Scene image comparisons:
-*-*-

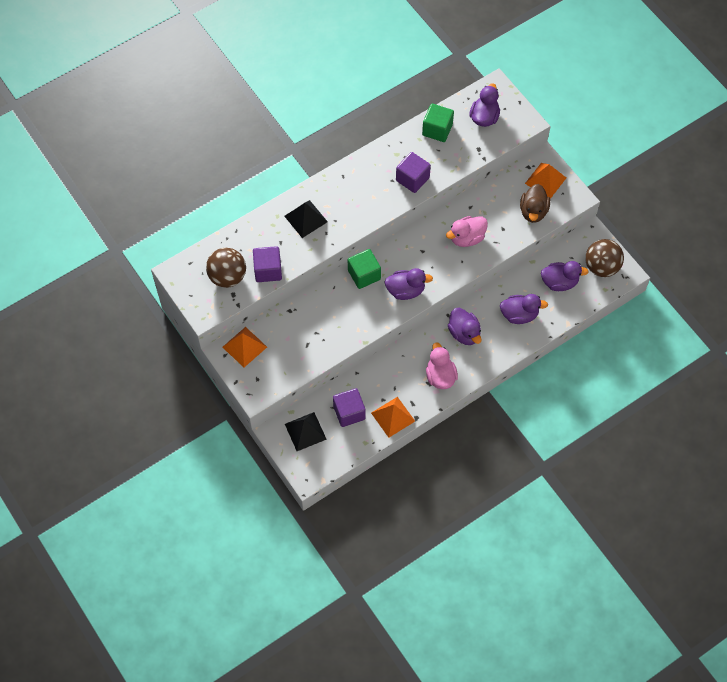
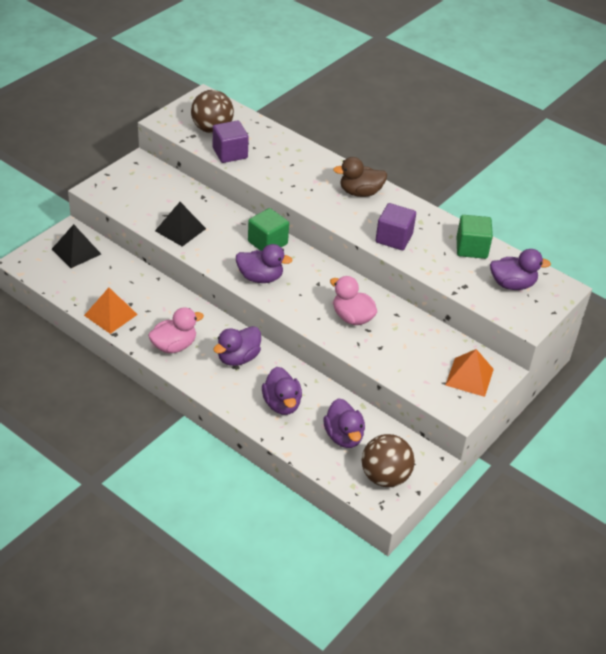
camera: 70 degrees right, 20 degrees down
(244, 347) = (149, 173): orange pyramid -> none
(306, 219) = (304, 169): black pyramid -> black pyramid (180, 229)
(349, 412) = (107, 280): purple cube -> none
(405, 290) = (260, 277): purple duck -> purple duck turned 60 degrees counterclockwise
(533, 211) = (418, 372): brown duck -> brown duck (360, 192)

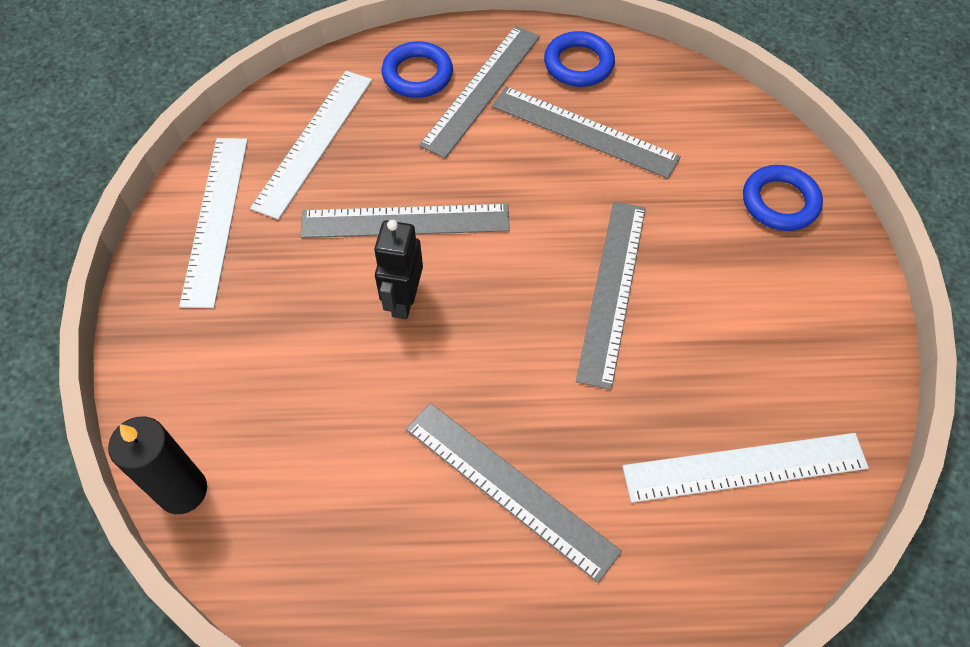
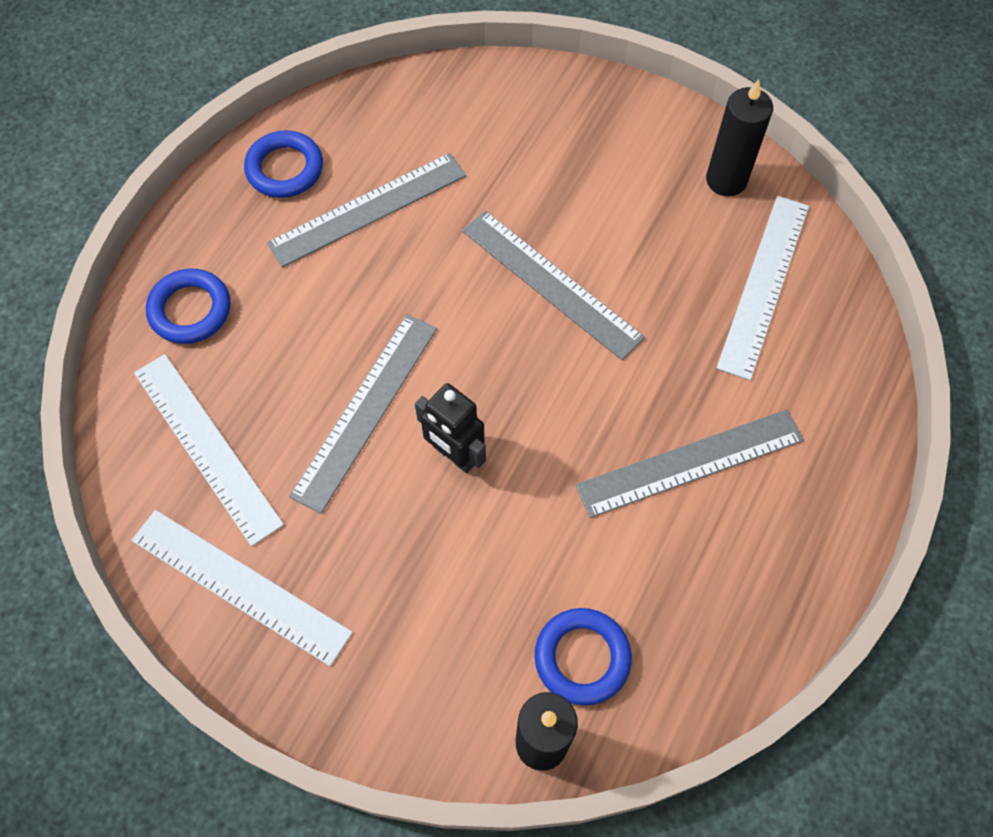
camera: 60 degrees left, 5 degrees up
(482, 89) = (254, 264): grey ruler -> none
(780, 202) = (545, 113): blue ring -> blue ring (582, 658)
(835, 379) = (726, 180): none -> black candle

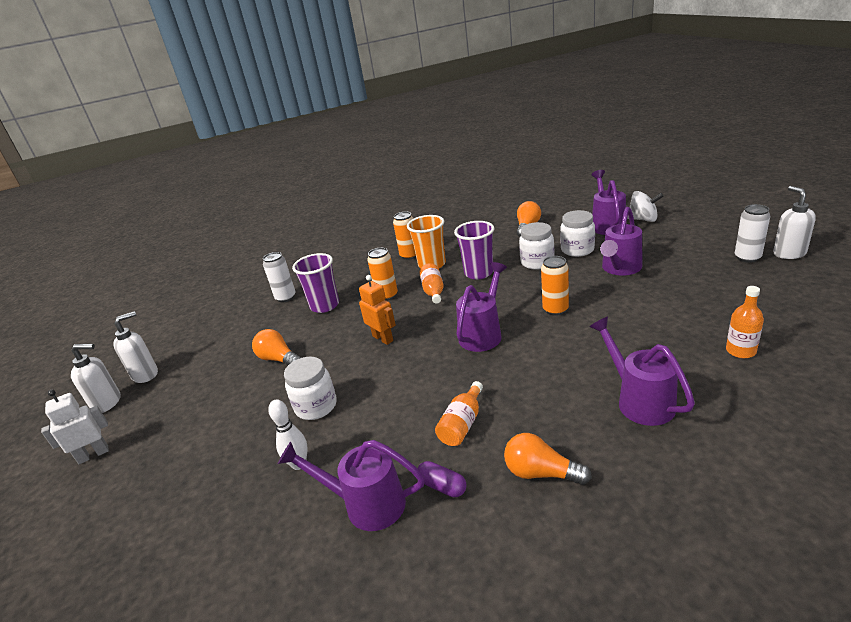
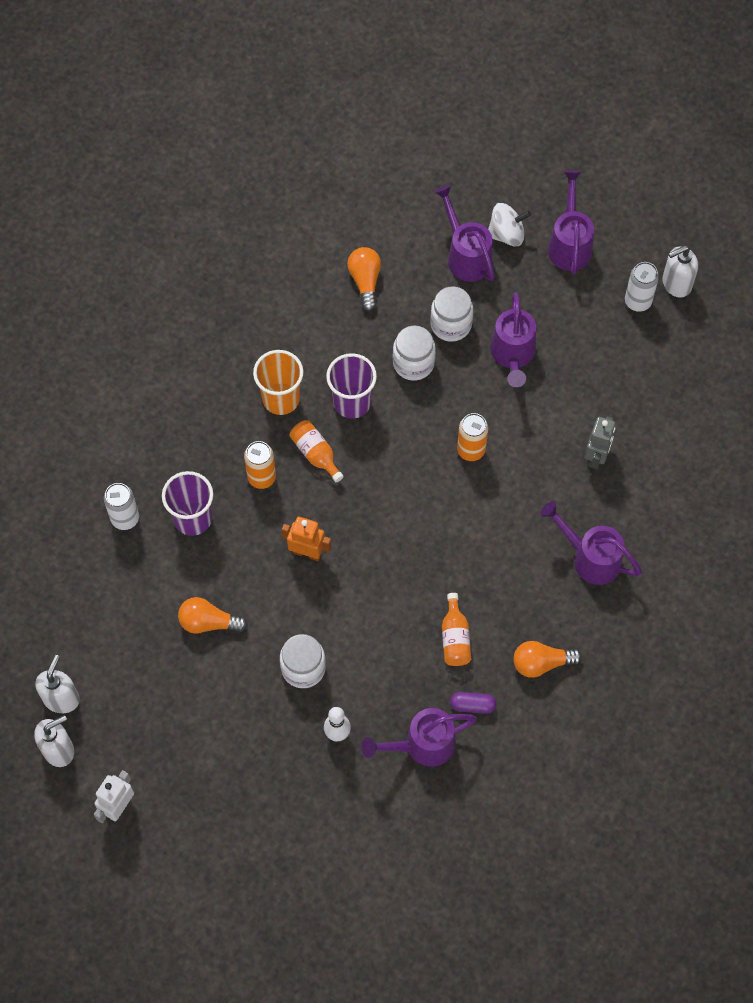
camera: 35 degrees left, 35 degrees up
(409, 255) = (237, 385): orange can -> none
(483, 334) = (413, 512): purple watering can -> purple watering can (569, 244)
(675, 333) = (596, 456): none -> grey robot
(740, 351) = (656, 465): orange bottle -> none
(789, 253) = (676, 284): white soap dispenser -> white soap dispenser turned 75 degrees counterclockwise

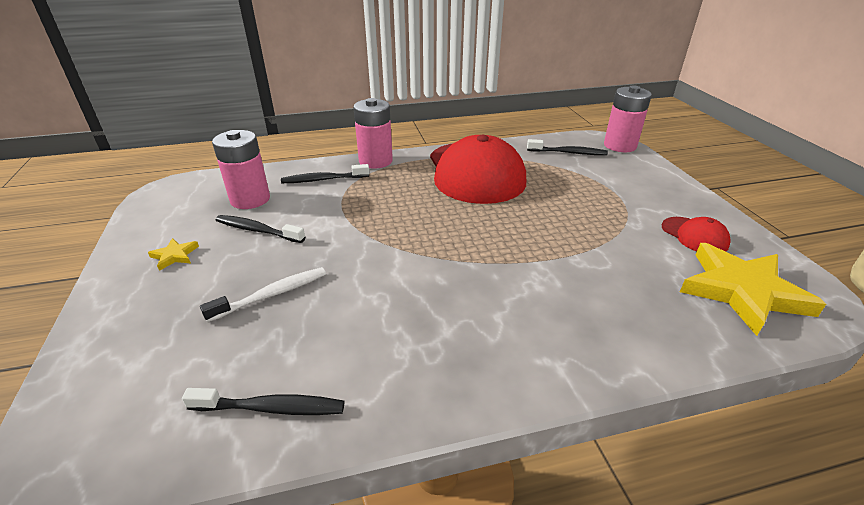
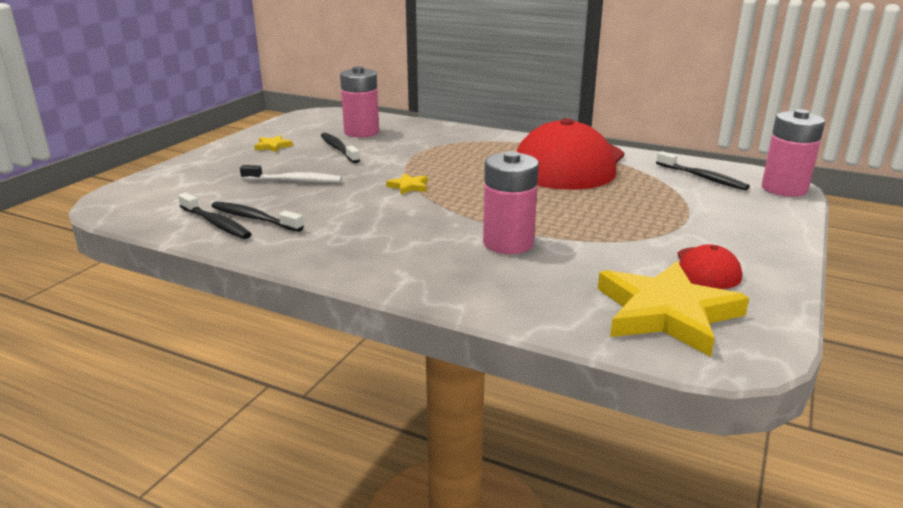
camera: 40 degrees right, 10 degrees down
(323, 179) = (431, 135): black toothbrush -> black toothbrush (254, 218)
(375, 161) = (494, 135): pink battery -> pink battery (508, 243)
(394, 250) = (408, 186): none -> yellow star

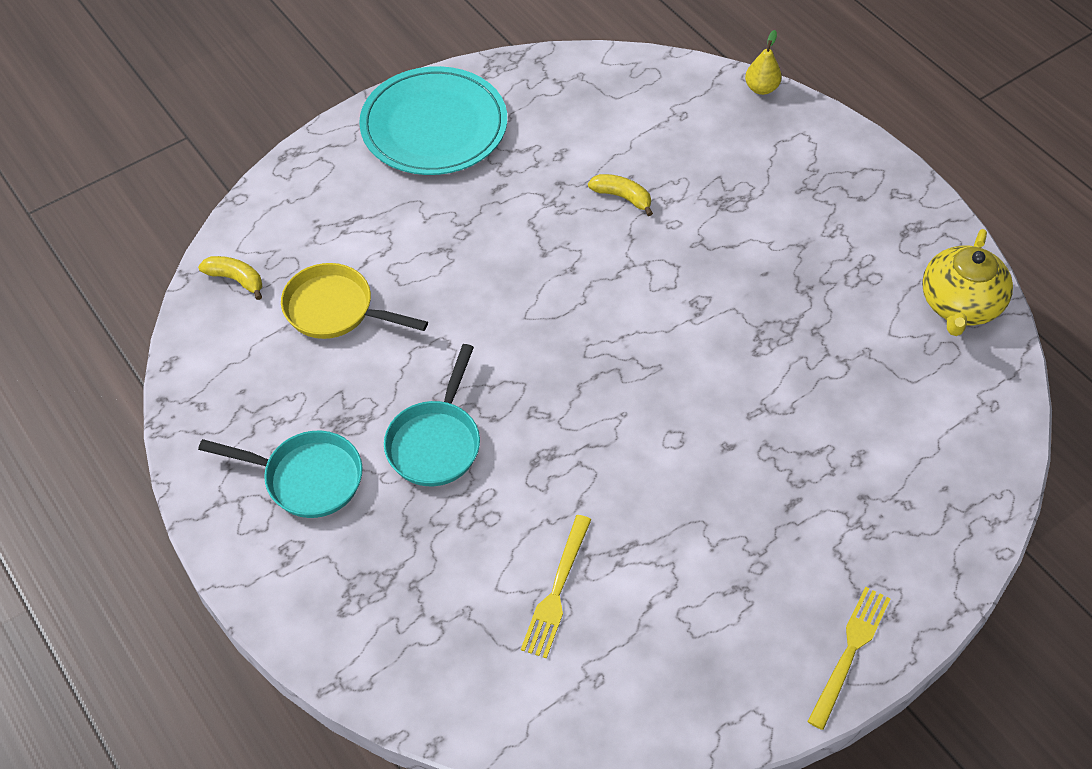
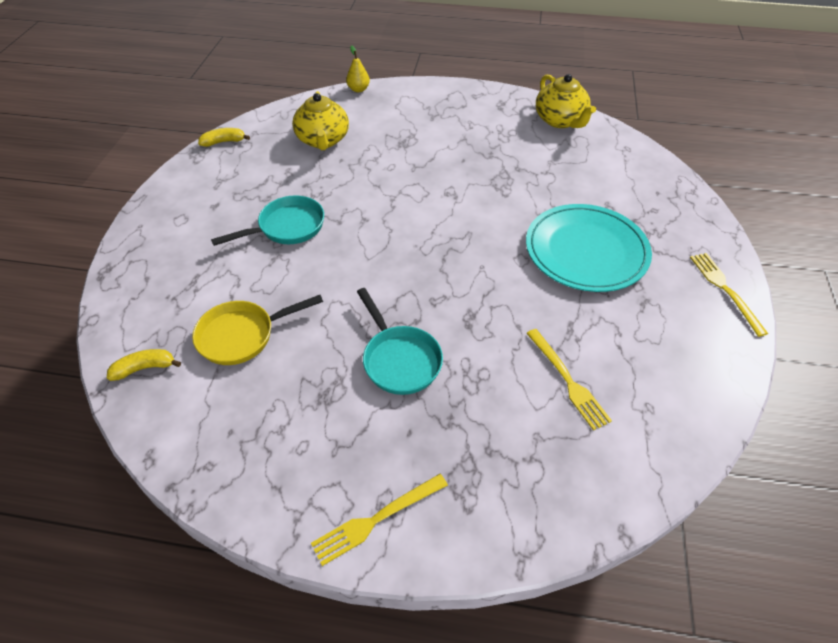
camera: 45 degrees left, 5 degrees down
(270, 556) = (377, 519): none -> yellow fork
(306, 478) = (342, 448): turquoise pan -> turquoise pan (287, 227)
(434, 126) = (192, 202): turquoise plate -> turquoise plate (586, 251)
(622, 197) = (348, 171): yellow banana -> yellow banana (224, 142)
(640, 136) = (323, 140): none -> yellow teapot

-*-*-

Work task: Transcribe exactly the lines above, beginning at the one with "(740, 351) = (656, 465): orange" and going up to and including the one with "(270, 556) = (377, 519): none -> yellow fork". Pictures do not belong in the copy.

Response to this exercise:
(740, 351) = (656, 465): orange bottle -> none
(789, 253) = (676, 284): white soap dispenser -> white soap dispenser turned 75 degrees counterclockwise

camera: 40 degrees right, 10 degrees down
(323, 179) = (431, 135): black toothbrush -> black toothbrush (254, 218)
(375, 161) = (494, 135): pink battery -> pink battery (508, 243)
(394, 250) = (408, 186): none -> yellow star

camera: 45 degrees left, 5 degrees down
(270, 556) = (377, 519): none -> yellow fork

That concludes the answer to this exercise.